┏━━
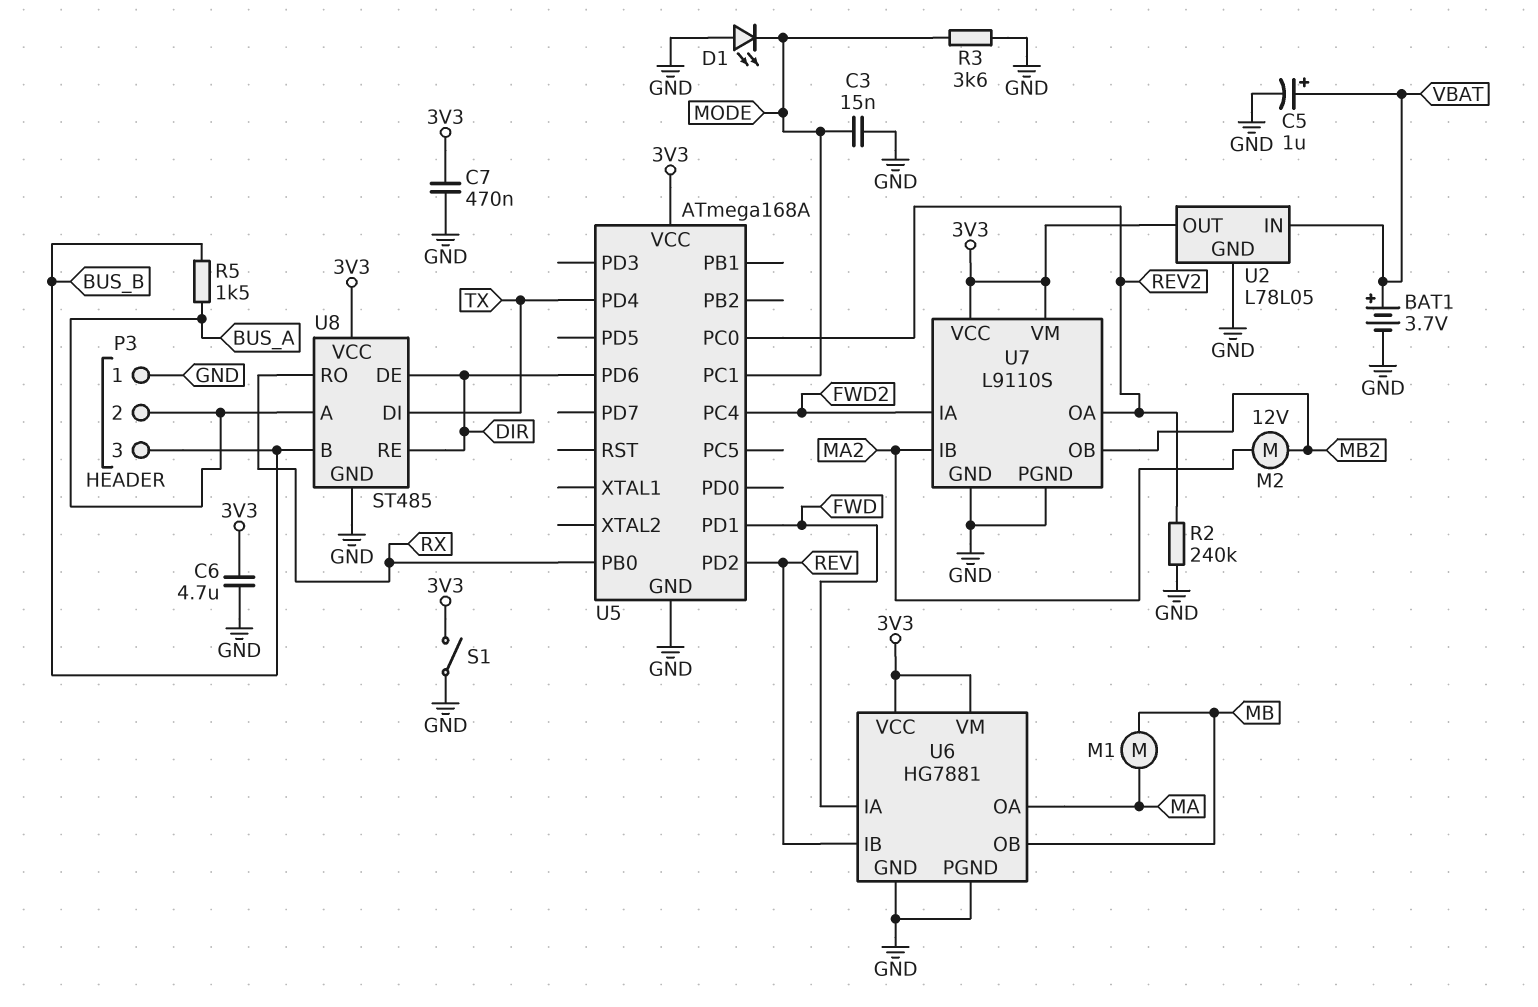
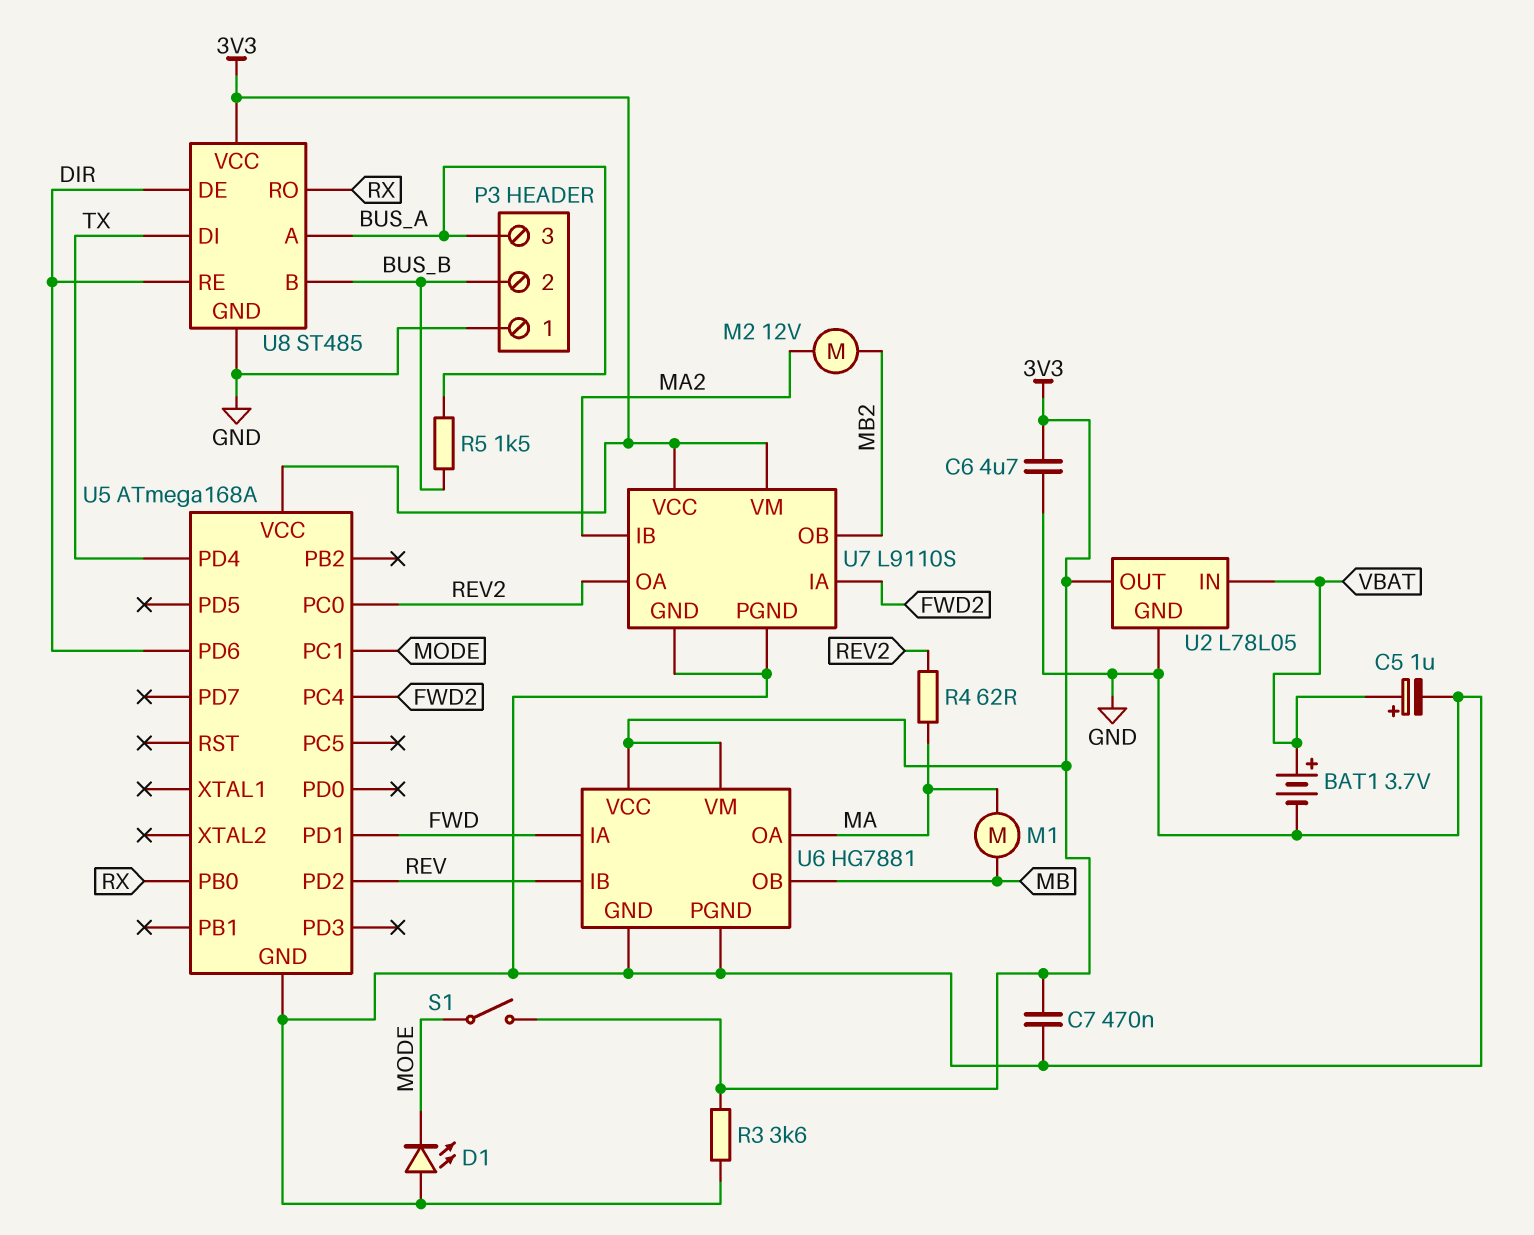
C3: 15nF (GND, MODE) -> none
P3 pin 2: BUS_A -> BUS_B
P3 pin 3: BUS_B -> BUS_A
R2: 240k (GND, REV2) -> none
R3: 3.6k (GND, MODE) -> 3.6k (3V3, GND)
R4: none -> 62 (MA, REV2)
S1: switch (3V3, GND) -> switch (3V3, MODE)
┗━━
THE PROBLEM :: Transcribe the records above exactly, skipping pictures.

SOLUTION TO THIS EXERCISE ::
C3: 15nF (GND, MODE) -> none
P3 pin 2: BUS_A -> BUS_B
P3 pin 3: BUS_B -> BUS_A
R2: 240k (GND, REV2) -> none
R3: 3.6k (GND, MODE) -> 3.6k (3V3, GND)
R4: none -> 62 (MA, REV2)
S1: switch (3V3, GND) -> switch (3V3, MODE)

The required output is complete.